[[ Information given open ]]

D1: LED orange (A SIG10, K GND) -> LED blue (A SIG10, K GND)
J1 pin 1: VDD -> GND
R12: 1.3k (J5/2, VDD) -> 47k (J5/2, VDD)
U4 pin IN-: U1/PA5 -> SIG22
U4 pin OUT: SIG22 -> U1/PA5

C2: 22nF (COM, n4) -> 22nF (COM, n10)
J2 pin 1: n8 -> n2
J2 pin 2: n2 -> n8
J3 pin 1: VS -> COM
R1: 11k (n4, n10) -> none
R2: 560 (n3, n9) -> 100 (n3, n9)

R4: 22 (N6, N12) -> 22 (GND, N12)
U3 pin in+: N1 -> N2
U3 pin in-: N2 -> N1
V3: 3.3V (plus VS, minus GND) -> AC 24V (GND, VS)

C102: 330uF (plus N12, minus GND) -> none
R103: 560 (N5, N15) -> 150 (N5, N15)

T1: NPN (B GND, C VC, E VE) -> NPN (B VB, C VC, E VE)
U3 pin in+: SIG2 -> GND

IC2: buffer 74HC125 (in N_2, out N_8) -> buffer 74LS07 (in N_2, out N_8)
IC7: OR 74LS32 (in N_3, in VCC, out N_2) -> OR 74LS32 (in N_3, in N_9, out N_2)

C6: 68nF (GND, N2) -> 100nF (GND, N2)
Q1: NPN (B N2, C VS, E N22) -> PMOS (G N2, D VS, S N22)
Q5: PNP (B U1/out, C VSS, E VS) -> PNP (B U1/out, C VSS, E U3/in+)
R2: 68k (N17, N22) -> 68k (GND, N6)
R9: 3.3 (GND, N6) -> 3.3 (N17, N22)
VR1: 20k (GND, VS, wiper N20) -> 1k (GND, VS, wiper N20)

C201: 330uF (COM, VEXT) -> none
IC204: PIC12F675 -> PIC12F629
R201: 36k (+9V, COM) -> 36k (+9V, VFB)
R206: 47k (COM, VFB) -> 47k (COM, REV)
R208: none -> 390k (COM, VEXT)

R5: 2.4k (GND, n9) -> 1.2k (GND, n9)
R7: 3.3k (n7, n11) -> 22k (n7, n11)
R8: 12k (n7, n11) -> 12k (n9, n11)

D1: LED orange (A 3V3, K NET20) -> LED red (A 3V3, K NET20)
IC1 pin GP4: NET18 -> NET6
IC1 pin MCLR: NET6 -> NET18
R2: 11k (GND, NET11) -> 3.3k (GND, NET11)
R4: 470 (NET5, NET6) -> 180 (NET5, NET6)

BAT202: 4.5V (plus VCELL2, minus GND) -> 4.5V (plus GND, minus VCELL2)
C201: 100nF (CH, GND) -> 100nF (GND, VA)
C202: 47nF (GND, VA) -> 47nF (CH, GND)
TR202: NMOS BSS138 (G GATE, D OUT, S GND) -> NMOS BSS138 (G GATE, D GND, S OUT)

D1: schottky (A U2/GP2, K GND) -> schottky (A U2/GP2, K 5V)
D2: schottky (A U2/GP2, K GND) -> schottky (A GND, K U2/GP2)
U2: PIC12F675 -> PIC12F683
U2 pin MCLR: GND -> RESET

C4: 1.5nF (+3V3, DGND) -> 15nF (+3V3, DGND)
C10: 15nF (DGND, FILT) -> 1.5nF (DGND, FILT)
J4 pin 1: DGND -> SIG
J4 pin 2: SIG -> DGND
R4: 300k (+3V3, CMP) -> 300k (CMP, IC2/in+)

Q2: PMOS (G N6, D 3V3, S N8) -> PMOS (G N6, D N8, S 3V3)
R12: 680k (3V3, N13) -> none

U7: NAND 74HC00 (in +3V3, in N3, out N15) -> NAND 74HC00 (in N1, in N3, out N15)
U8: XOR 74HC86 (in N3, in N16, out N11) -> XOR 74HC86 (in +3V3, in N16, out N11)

[[ Information given closed ]]

▸ **Exercise aim**: Each entry needs to be copied out exactly.

▸ **Result**:
D1: LED orange (A SIG10, K GND) -> LED blue (A SIG10, K GND)
J1 pin 1: VDD -> GND
R12: 1.3k (J5/2, VDD) -> 47k (J5/2, VDD)
U4 pin IN-: U1/PA5 -> SIG22
U4 pin OUT: SIG22 -> U1/PA5

C2: 22nF (COM, n4) -> 22nF (COM, n10)
J2 pin 1: n8 -> n2
J2 pin 2: n2 -> n8
J3 pin 1: VS -> COM
R1: 11k (n4, n10) -> none
R2: 560 (n3, n9) -> 100 (n3, n9)

R4: 22 (N6, N12) -> 22 (GND, N12)
U3 pin in+: N1 -> N2
U3 pin in-: N2 -> N1
V3: 3.3V (plus VS, minus GND) -> AC 24V (GND, VS)

C102: 330uF (plus N12, minus GND) -> none
R103: 560 (N5, N15) -> 150 (N5, N15)

T1: NPN (B GND, C VC, E VE) -> NPN (B VB, C VC, E VE)
U3 pin in+: SIG2 -> GND

IC2: buffer 74HC125 (in N_2, out N_8) -> buffer 74LS07 (in N_2, out N_8)
IC7: OR 74LS32 (in N_3, in VCC, out N_2) -> OR 74LS32 (in N_3, in N_9, out N_2)

C6: 68nF (GND, N2) -> 100nF (GND, N2)
Q1: NPN (B N2, C VS, E N22) -> PMOS (G N2, D VS, S N22)
Q5: PNP (B U1/out, C VSS, E VS) -> PNP (B U1/out, C VSS, E U3/in+)
R2: 68k (N17, N22) -> 68k (GND, N6)
R9: 3.3 (GND, N6) -> 3.3 (N17, N22)
VR1: 20k (GND, VS, wiper N20) -> 1k (GND, VS, wiper N20)

C201: 330uF (COM, VEXT) -> none
IC204: PIC12F675 -> PIC12F629
R201: 36k (+9V, COM) -> 36k (+9V, VFB)
R206: 47k (COM, VFB) -> 47k (COM, REV)
R208: none -> 390k (COM, VEXT)

R5: 2.4k (GND, n9) -> 1.2k (GND, n9)
R7: 3.3k (n7, n11) -> 22k (n7, n11)
R8: 12k (n7, n11) -> 12k (n9, n11)

D1: LED orange (A 3V3, K NET20) -> LED red (A 3V3, K NET20)
IC1 pin GP4: NET18 -> NET6
IC1 pin MCLR: NET6 -> NET18
R2: 11k (GND, NET11) -> 3.3k (GND, NET11)
R4: 470 (NET5, NET6) -> 180 (NET5, NET6)

BAT202: 4.5V (plus VCELL2, minus GND) -> 4.5V (plus GND, minus VCELL2)
C201: 100nF (CH, GND) -> 100nF (GND, VA)
C202: 47nF (GND, VA) -> 47nF (CH, GND)
TR202: NMOS BSS138 (G GATE, D OUT, S GND) -> NMOS BSS138 (G GATE, D GND, S OUT)

D1: schottky (A U2/GP2, K GND) -> schottky (A U2/GP2, K 5V)
D2: schottky (A U2/GP2, K GND) -> schottky (A GND, K U2/GP2)
U2: PIC12F675 -> PIC12F683
U2 pin MCLR: GND -> RESET

C4: 1.5nF (+3V3, DGND) -> 15nF (+3V3, DGND)
C10: 15nF (DGND, FILT) -> 1.5nF (DGND, FILT)
J4 pin 1: DGND -> SIG
J4 pin 2: SIG -> DGND
R4: 300k (+3V3, CMP) -> 300k (CMP, IC2/in+)

Q2: PMOS (G N6, D 3V3, S N8) -> PMOS (G N6, D N8, S 3V3)
R12: 680k (3V3, N13) -> none

U7: NAND 74HC00 (in +3V3, in N3, out N15) -> NAND 74HC00 (in N1, in N3, out N15)
U8: XOR 74HC86 (in N3, in N16, out N11) -> XOR 74HC86 (in +3V3, in N16, out N11)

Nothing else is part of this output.